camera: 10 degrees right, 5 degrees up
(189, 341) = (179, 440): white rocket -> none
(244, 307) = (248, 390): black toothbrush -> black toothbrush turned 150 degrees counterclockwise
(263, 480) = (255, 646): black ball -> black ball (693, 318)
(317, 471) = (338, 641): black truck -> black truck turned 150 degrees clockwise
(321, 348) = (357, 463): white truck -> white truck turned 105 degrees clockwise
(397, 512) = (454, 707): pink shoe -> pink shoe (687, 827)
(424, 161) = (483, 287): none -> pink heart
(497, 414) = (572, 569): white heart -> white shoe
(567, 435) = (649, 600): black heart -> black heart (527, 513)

---

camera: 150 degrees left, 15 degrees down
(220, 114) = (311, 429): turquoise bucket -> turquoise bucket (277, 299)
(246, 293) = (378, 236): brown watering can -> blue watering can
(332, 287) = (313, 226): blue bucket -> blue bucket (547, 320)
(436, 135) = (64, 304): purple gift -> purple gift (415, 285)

==

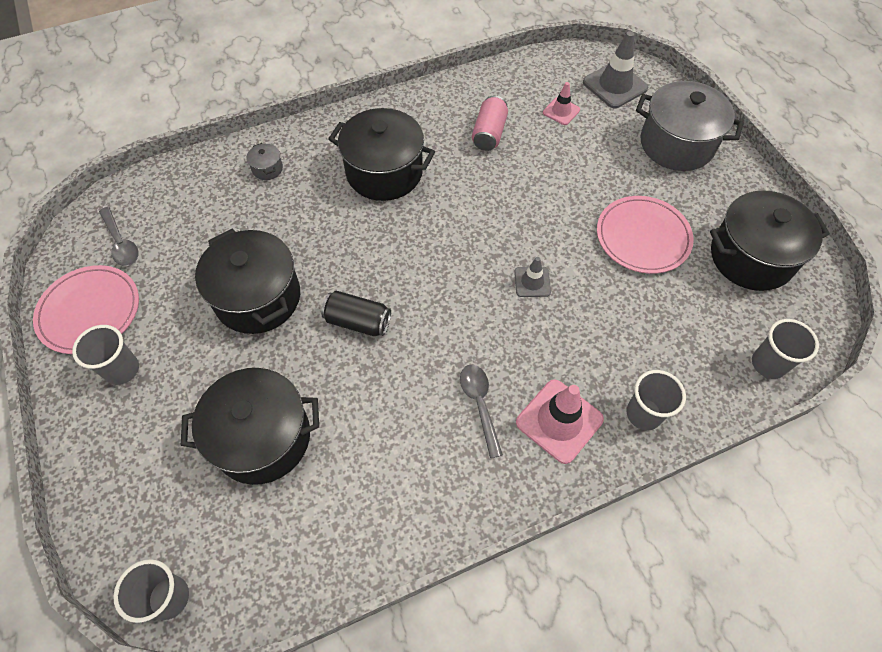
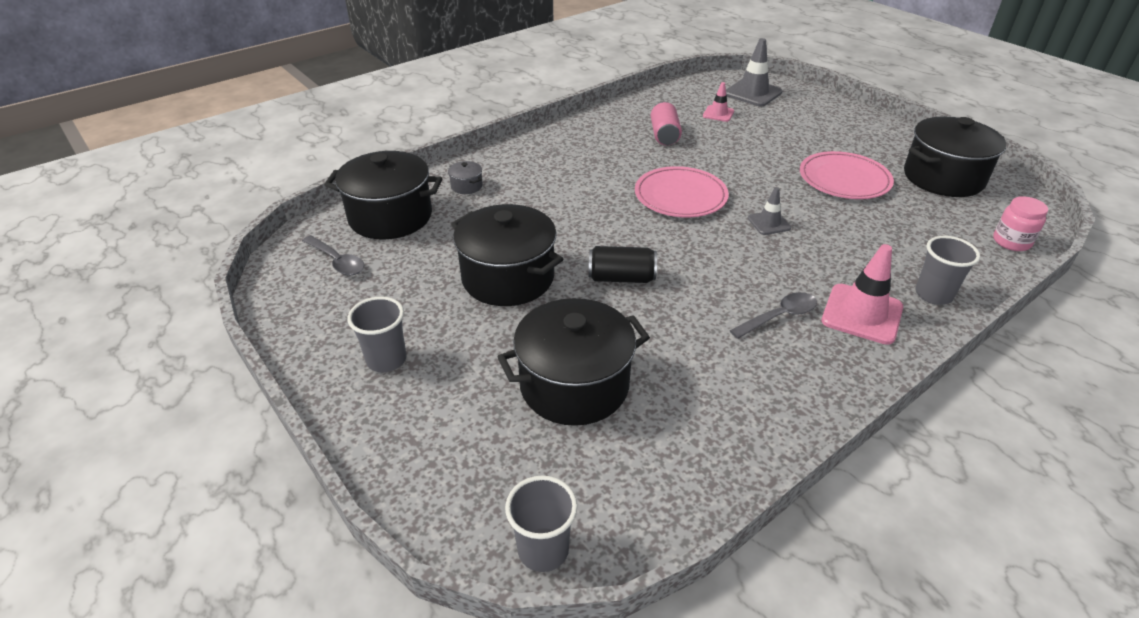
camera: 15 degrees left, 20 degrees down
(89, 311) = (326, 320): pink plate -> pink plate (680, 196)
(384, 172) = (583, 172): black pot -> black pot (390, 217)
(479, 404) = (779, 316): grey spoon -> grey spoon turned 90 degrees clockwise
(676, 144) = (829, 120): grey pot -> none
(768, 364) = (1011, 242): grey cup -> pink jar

(Work item):
Only the lines above from the one with "(317, 471) = (338, 641): black" through the one with "(567, 435) = (649, 600): black" should be duplicated, character for character.

(Written answer):
(317, 471) = (338, 641): black truck -> black truck turned 150 degrees clockwise
(321, 348) = (357, 463): white truck -> white truck turned 105 degrees clockwise
(397, 512) = (454, 707): pink shoe -> pink shoe (687, 827)
(424, 161) = (483, 287): none -> pink heart
(497, 414) = (572, 569): white heart -> white shoe
(567, 435) = (649, 600): black heart -> black heart (527, 513)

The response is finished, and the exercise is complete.